**Supplied records**

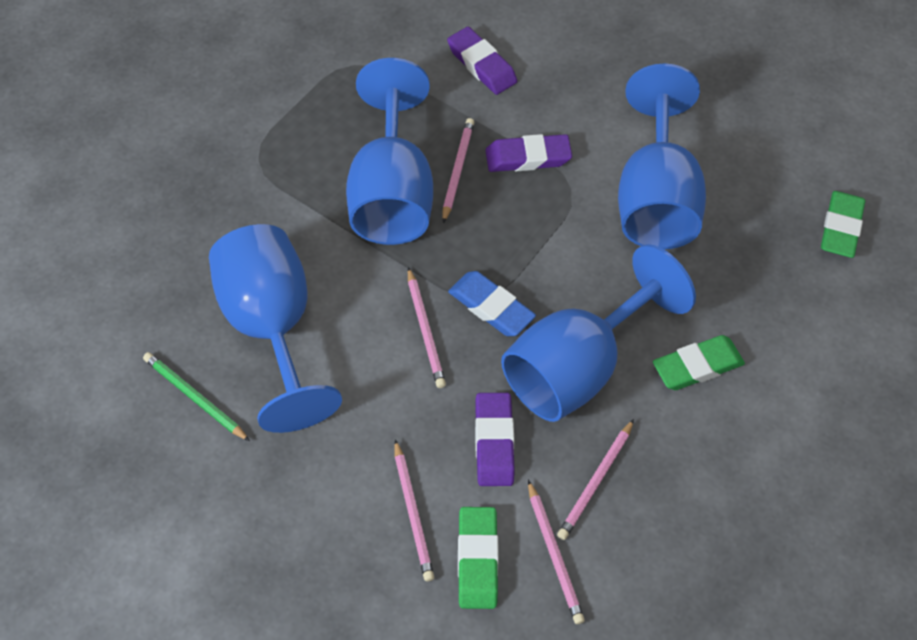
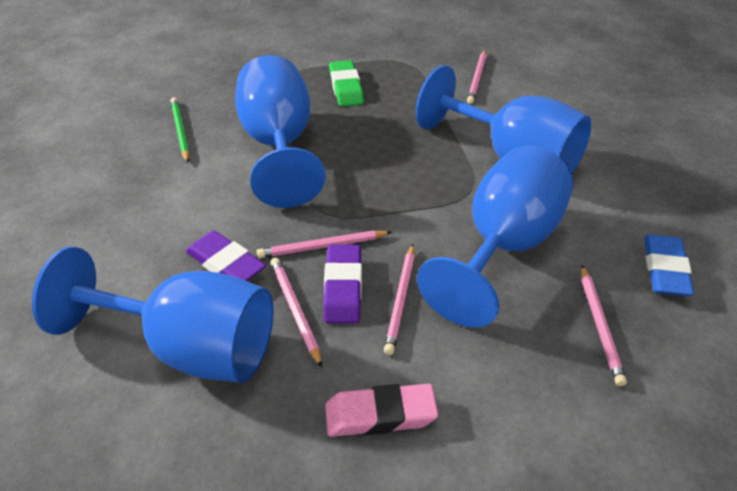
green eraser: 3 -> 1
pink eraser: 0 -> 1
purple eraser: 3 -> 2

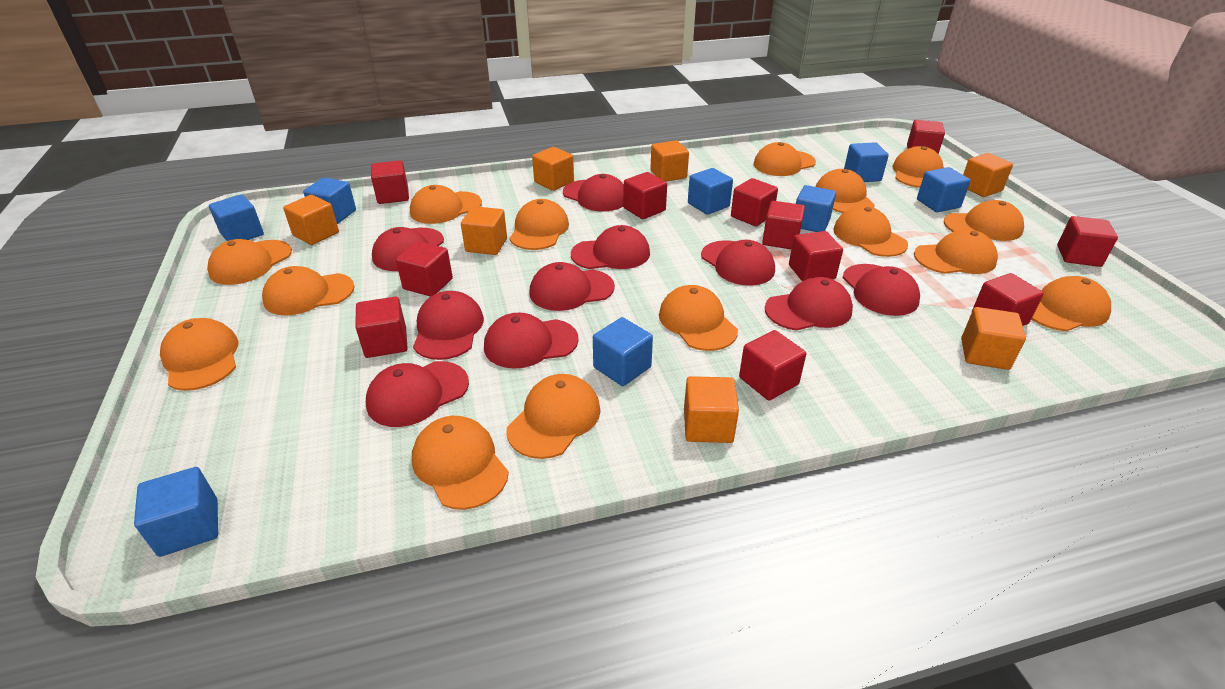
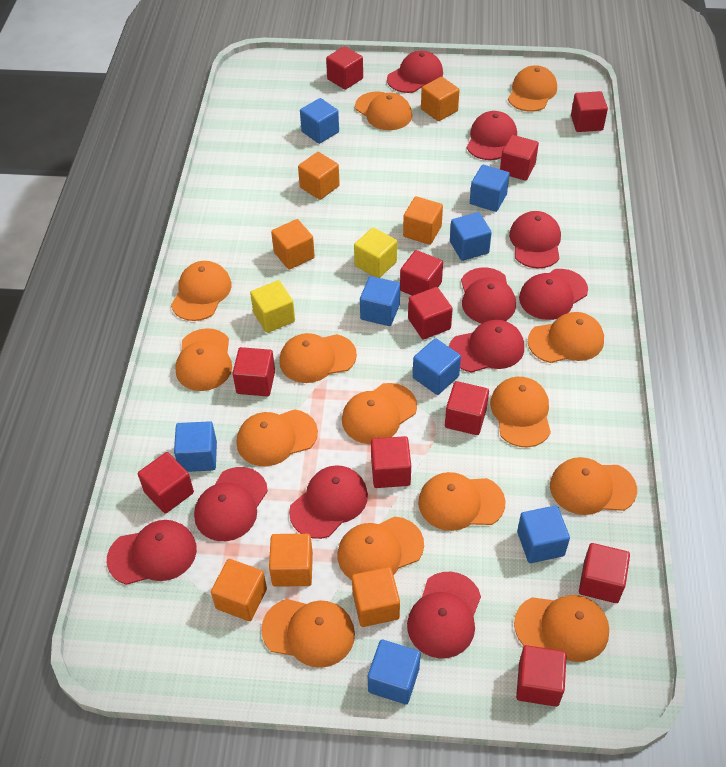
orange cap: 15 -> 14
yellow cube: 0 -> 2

**Problem statement**
If a line of the material contains the word "eraser", pick it out and copy it.

**Exercise result**
green eraser: 3 -> 1
pink eraser: 0 -> 1
purple eraser: 3 -> 2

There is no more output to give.